*** The data ***
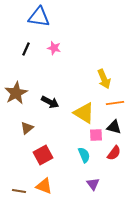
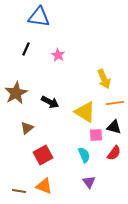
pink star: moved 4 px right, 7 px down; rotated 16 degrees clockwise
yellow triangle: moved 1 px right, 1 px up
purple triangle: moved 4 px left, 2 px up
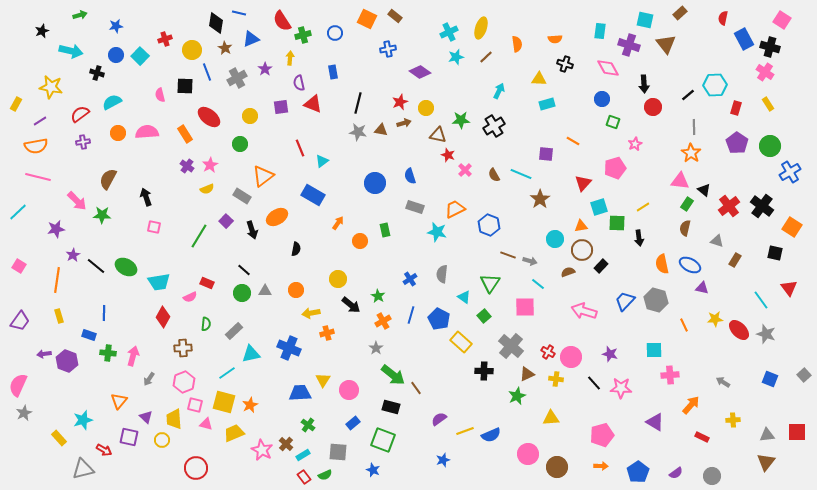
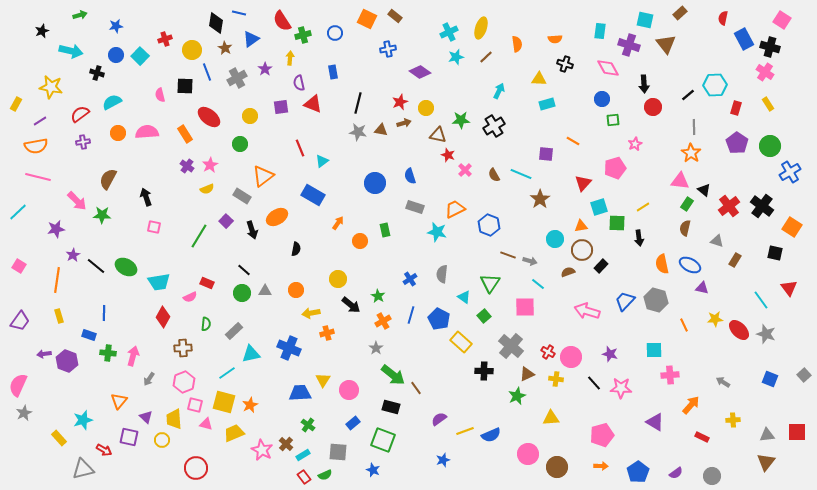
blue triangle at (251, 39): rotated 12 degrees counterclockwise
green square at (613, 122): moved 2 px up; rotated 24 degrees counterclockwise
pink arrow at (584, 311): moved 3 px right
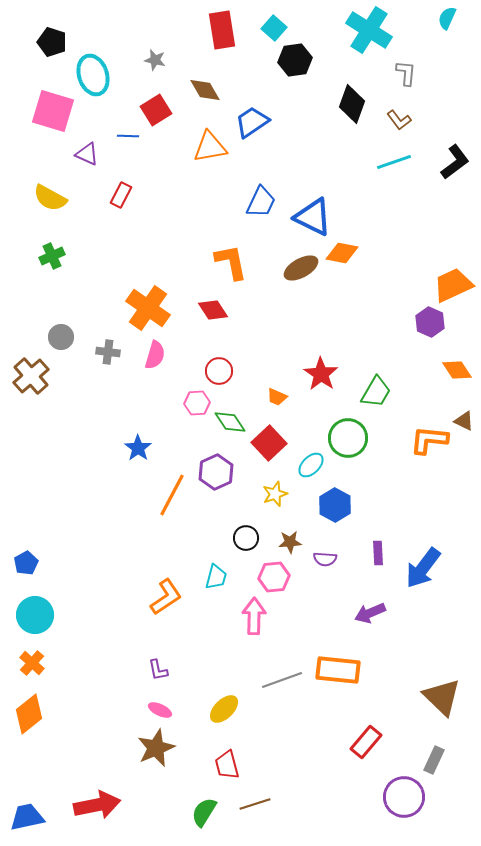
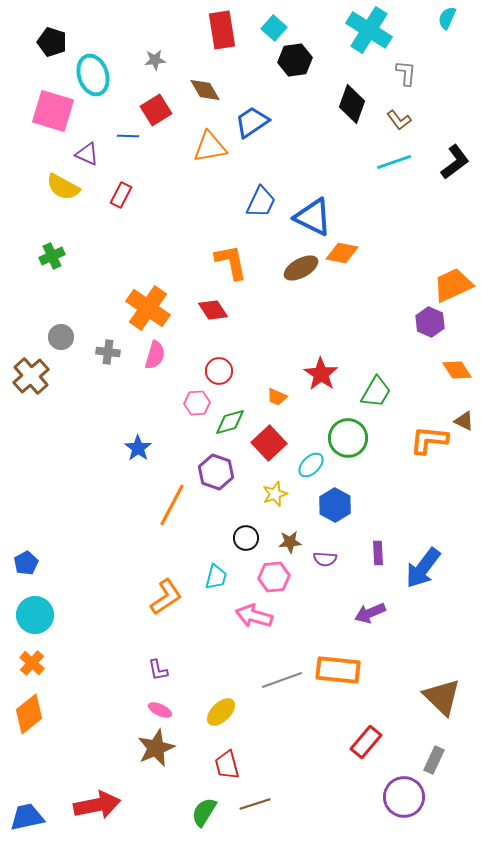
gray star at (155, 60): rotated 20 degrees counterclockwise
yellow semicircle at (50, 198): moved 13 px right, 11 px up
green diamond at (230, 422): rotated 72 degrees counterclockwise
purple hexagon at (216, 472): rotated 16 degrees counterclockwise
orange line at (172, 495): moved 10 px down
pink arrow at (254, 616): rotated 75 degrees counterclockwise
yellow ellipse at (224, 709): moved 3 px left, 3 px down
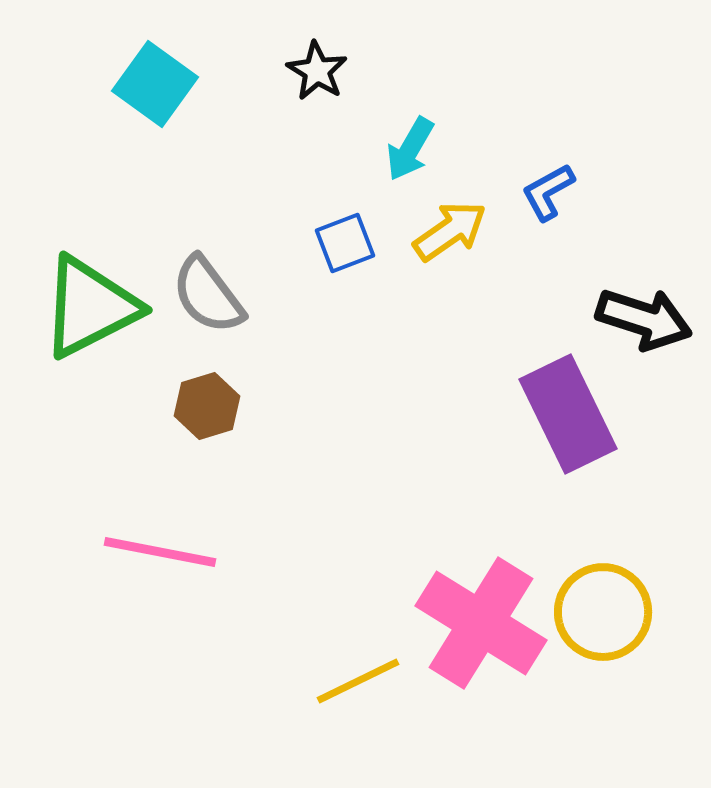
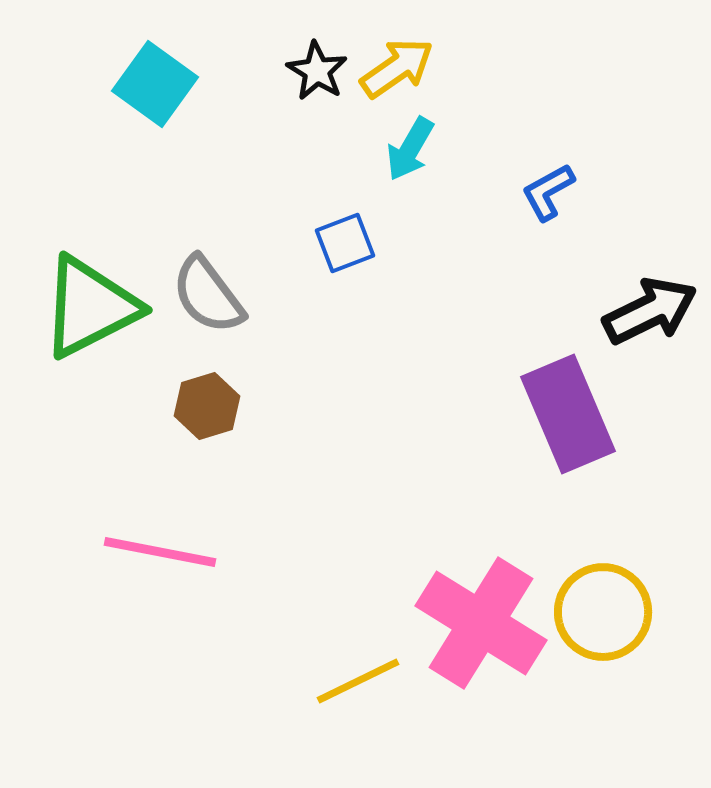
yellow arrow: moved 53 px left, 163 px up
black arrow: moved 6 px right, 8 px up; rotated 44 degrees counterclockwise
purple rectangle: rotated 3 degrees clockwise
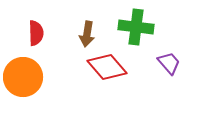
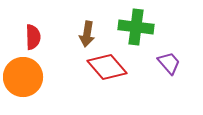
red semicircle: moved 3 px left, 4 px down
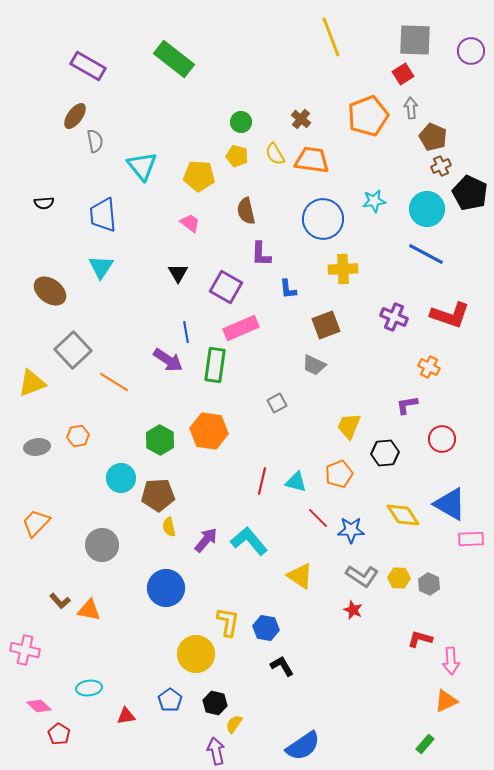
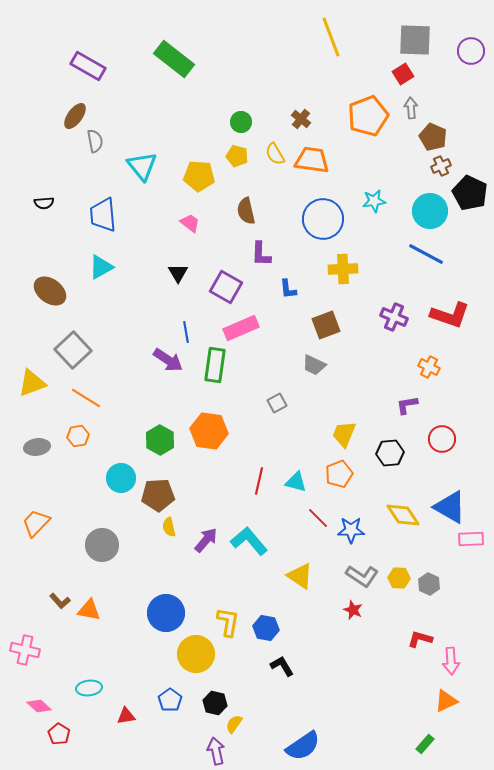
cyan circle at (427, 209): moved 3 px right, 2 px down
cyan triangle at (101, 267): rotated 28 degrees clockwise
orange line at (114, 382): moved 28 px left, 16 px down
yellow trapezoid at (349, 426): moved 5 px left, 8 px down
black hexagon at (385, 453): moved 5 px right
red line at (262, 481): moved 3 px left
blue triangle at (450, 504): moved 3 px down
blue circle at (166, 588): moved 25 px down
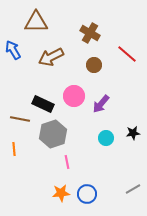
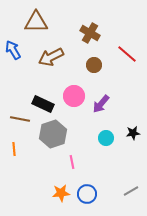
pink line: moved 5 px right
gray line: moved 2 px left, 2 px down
*** End of The data ***
Among the records, find every line holding the word "green" and copy it.

• [Result]:
green square at (613, 122): moved 2 px up; rotated 24 degrees counterclockwise
green diamond at (230, 422): rotated 72 degrees counterclockwise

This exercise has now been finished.